_EXERCISE INPUTS:_
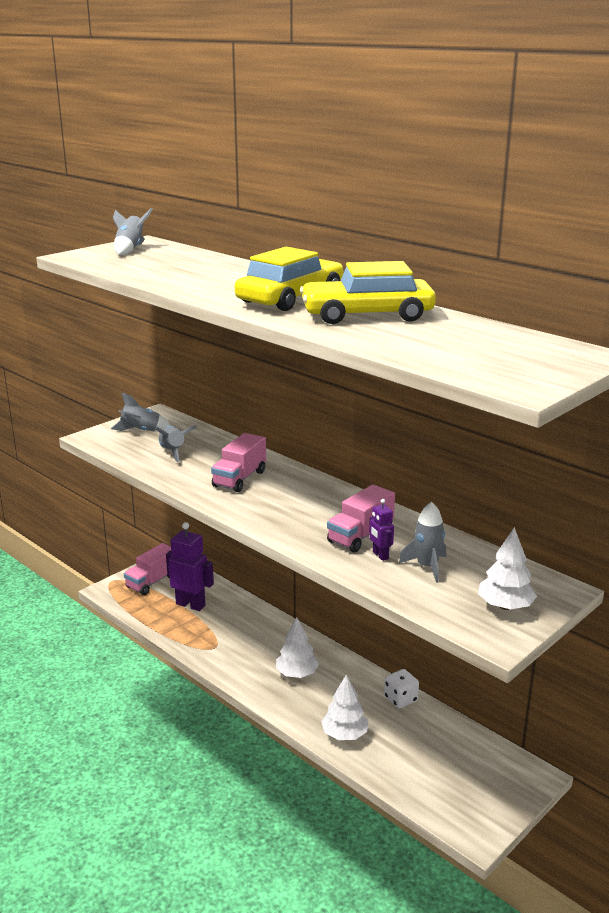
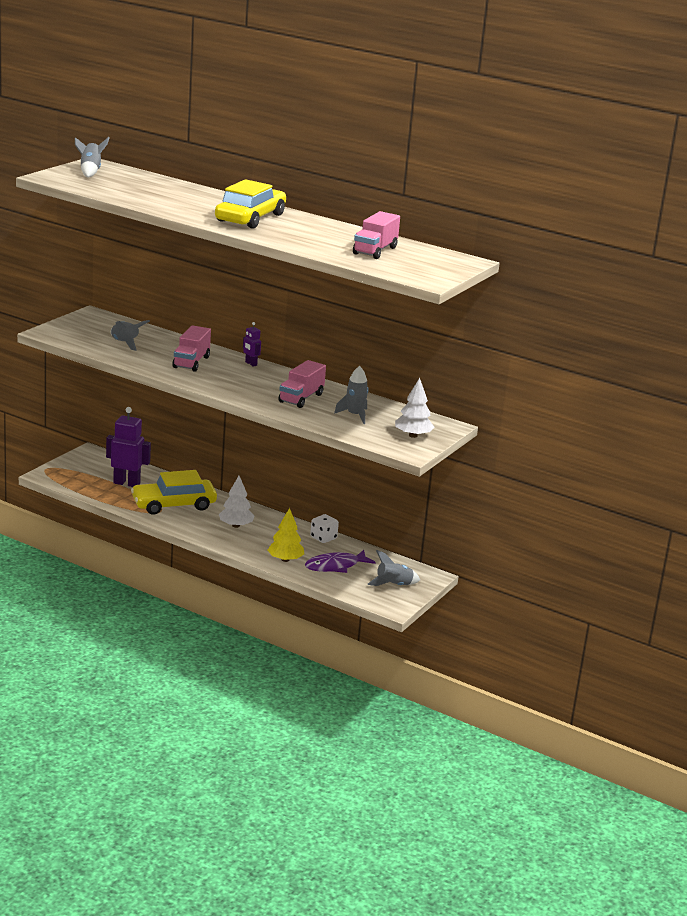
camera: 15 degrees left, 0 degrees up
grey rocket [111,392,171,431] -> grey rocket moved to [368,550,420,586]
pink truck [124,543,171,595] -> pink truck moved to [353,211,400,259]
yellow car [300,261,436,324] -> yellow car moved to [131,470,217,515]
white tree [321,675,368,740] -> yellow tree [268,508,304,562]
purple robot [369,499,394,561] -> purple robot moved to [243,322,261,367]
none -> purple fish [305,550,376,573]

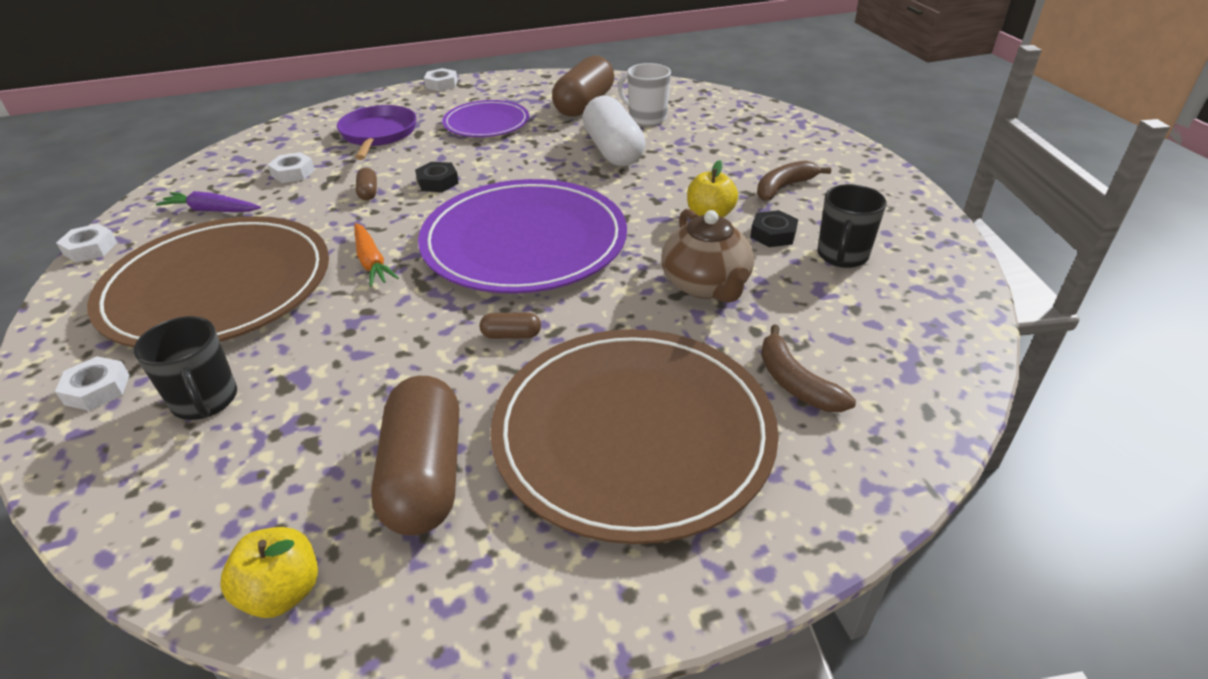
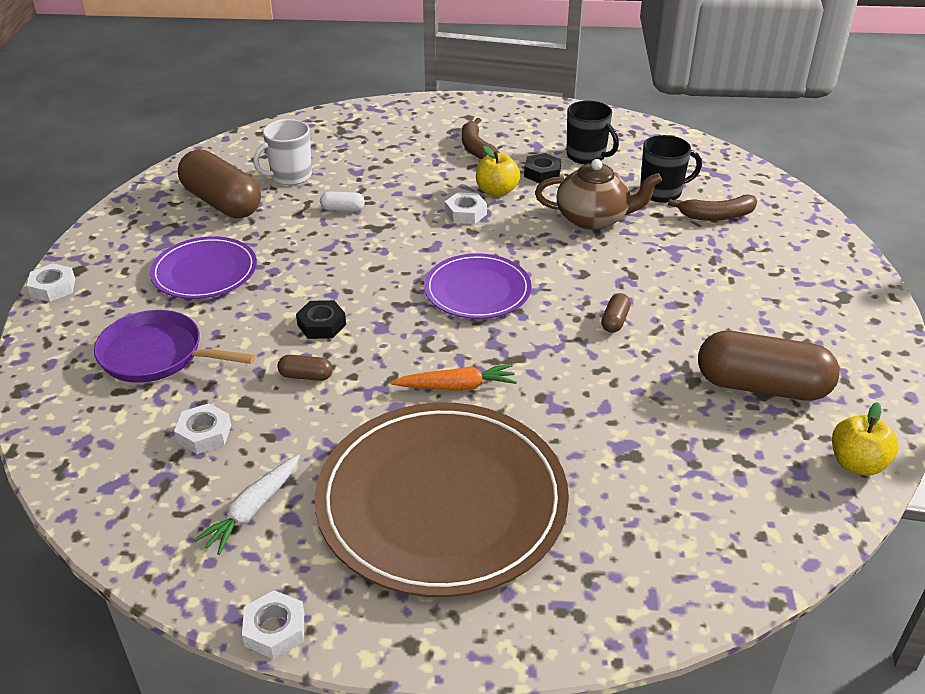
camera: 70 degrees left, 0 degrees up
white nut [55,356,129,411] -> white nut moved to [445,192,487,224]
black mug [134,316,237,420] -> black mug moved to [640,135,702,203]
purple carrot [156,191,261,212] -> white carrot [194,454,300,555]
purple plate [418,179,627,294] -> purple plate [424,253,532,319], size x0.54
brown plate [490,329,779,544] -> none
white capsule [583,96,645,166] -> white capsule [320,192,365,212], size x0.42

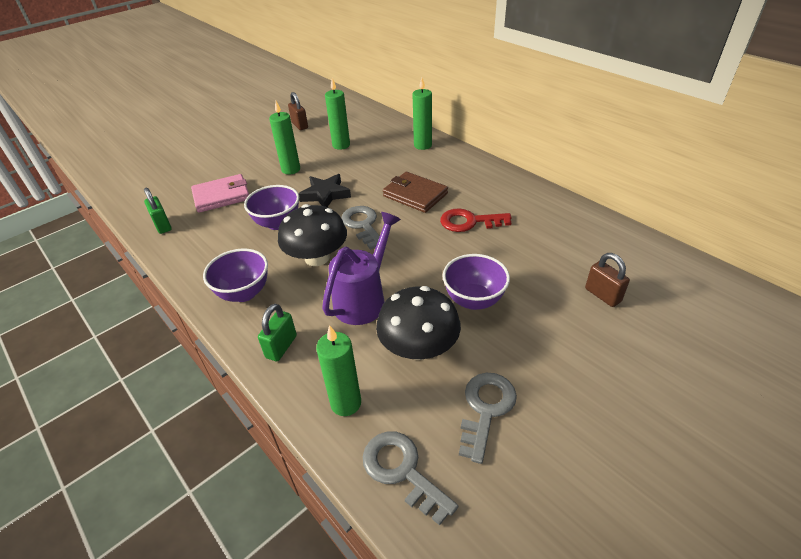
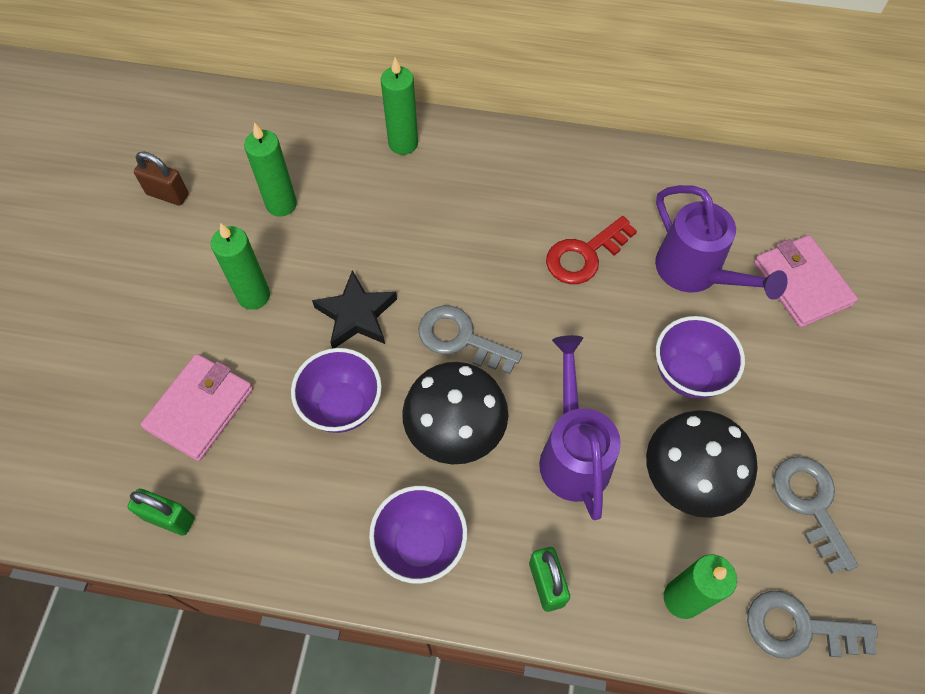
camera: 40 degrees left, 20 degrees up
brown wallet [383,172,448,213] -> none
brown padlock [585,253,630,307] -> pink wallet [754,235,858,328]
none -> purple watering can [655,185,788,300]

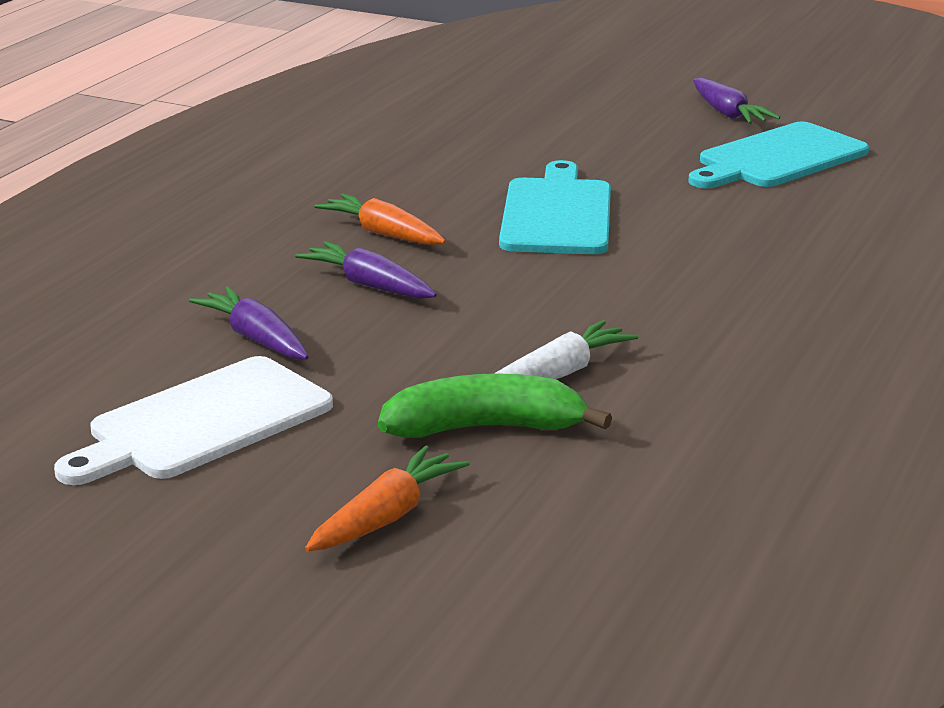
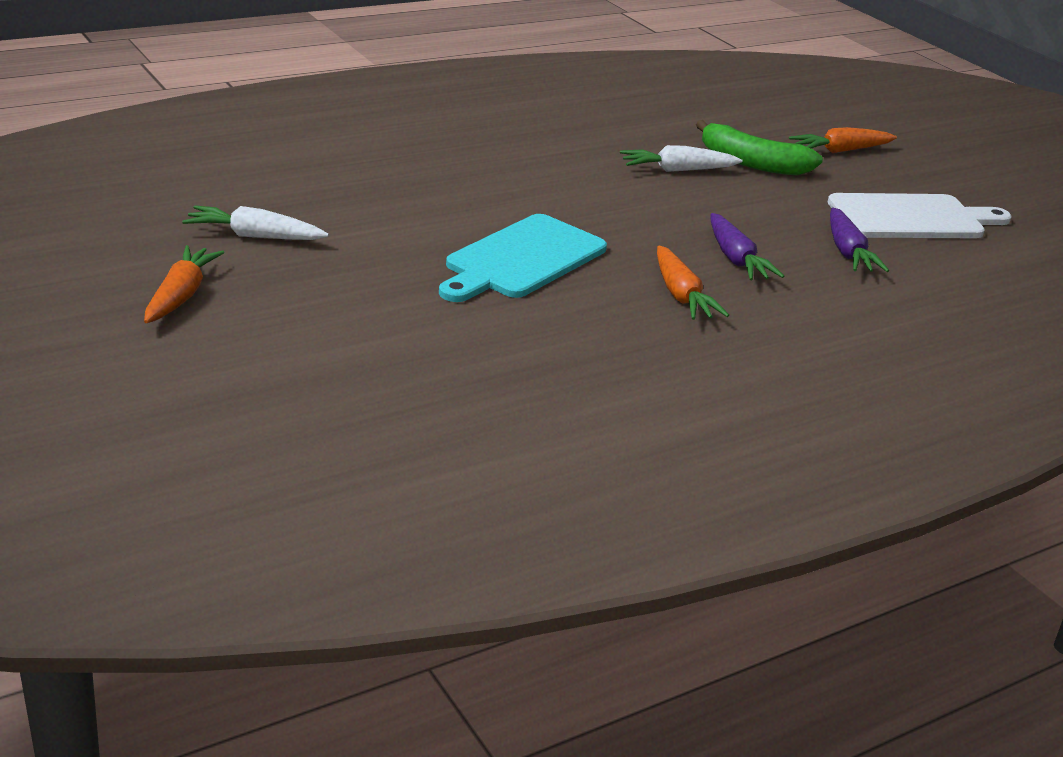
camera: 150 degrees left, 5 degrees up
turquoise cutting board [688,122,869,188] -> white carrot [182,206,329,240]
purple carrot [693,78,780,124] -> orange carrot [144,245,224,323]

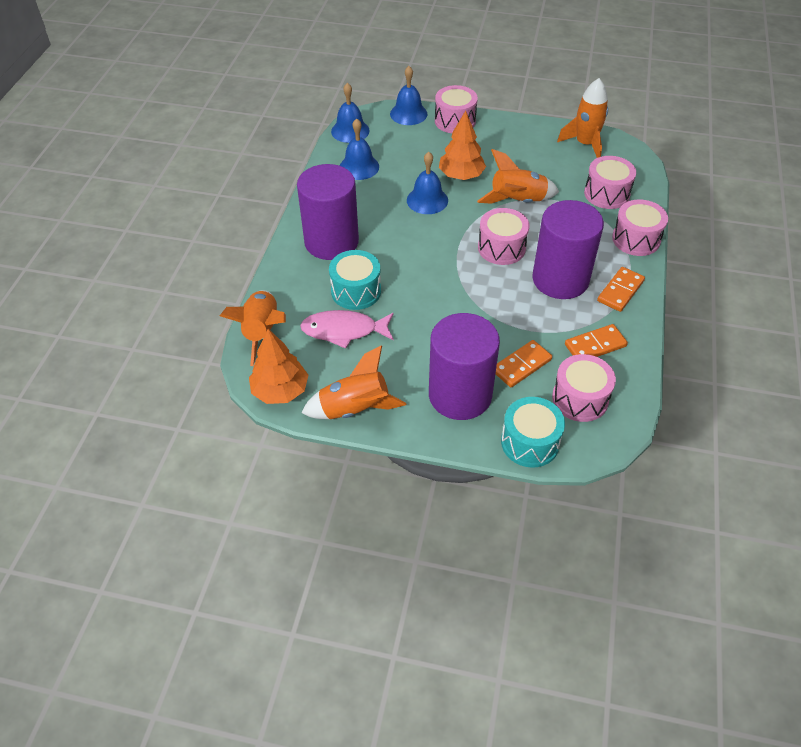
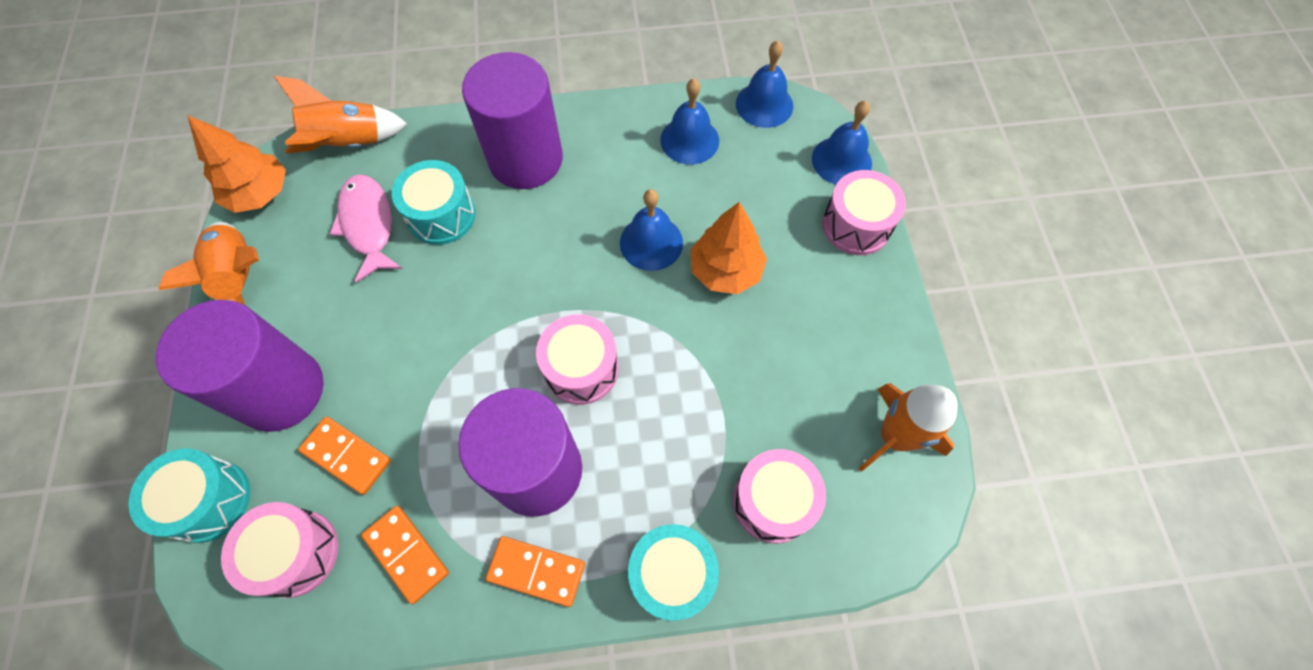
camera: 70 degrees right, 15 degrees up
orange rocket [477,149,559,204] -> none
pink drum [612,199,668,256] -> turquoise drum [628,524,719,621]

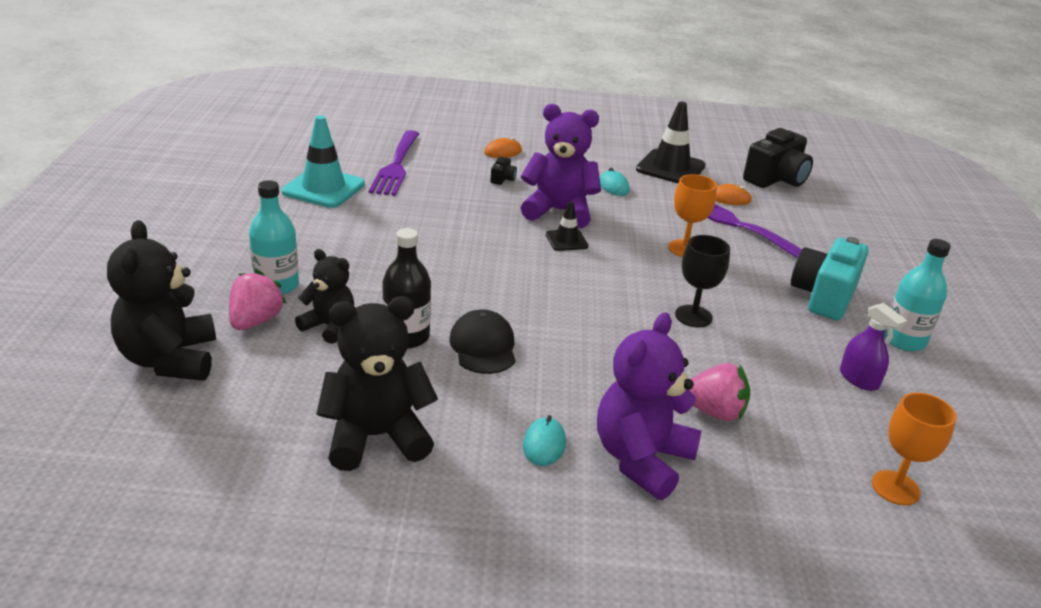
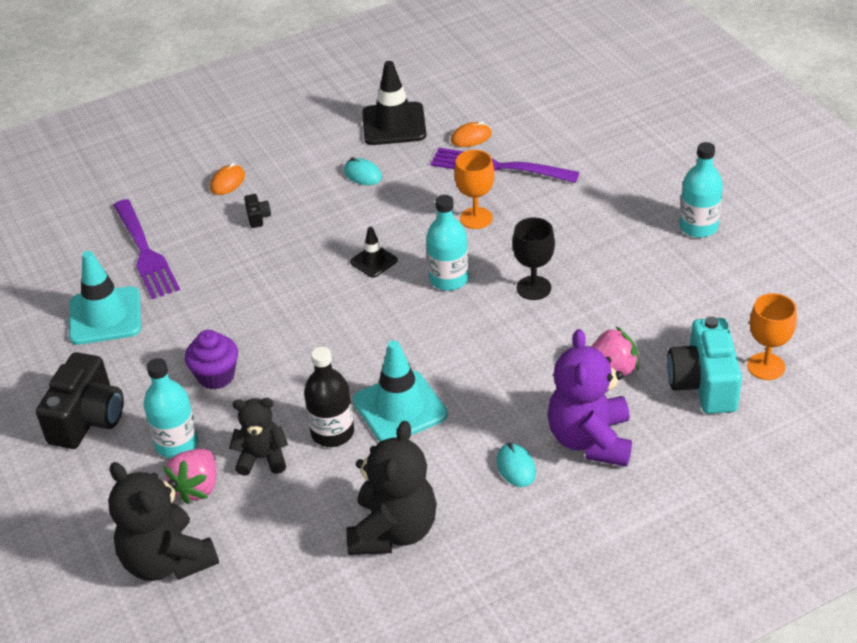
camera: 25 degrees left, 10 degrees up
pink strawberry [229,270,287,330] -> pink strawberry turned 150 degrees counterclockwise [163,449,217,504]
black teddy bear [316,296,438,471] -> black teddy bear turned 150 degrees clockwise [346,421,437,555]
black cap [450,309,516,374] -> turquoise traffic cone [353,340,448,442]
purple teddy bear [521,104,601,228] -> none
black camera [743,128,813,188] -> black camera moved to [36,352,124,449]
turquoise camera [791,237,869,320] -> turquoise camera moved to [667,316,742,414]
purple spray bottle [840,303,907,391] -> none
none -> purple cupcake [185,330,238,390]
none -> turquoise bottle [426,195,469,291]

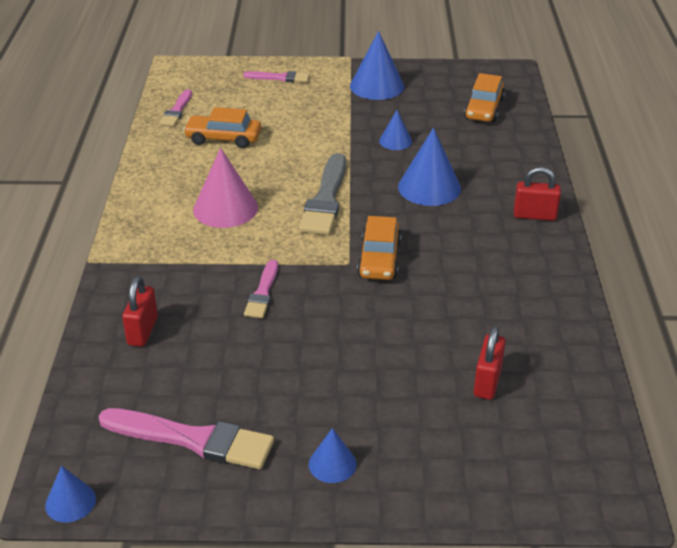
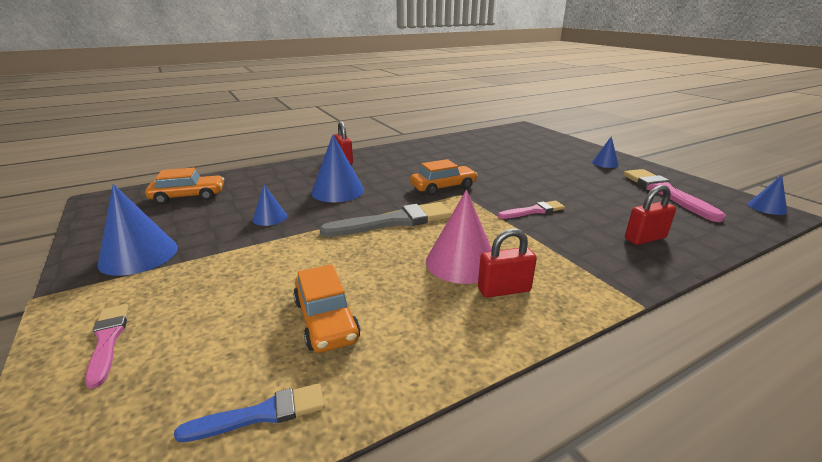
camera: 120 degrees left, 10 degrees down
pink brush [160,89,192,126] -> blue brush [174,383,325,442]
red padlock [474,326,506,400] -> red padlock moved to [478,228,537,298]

_PROMPT:_
Leave out the images and write out the lines above exactly, from the one with "yellow car [300,261,436,324]" up to and including the one with "white nut [55,356,129,411]".

_REPLY:_
yellow car [300,261,436,324] -> yellow car moved to [131,470,217,515]
white tree [321,675,368,740] -> yellow tree [268,508,304,562]
purple robot [369,499,394,561] -> purple robot moved to [243,322,261,367]
none -> purple fish [305,550,376,573]

camera: 70 degrees left, 0 degrees up
white nut [55,356,129,411] -> white nut moved to [445,192,487,224]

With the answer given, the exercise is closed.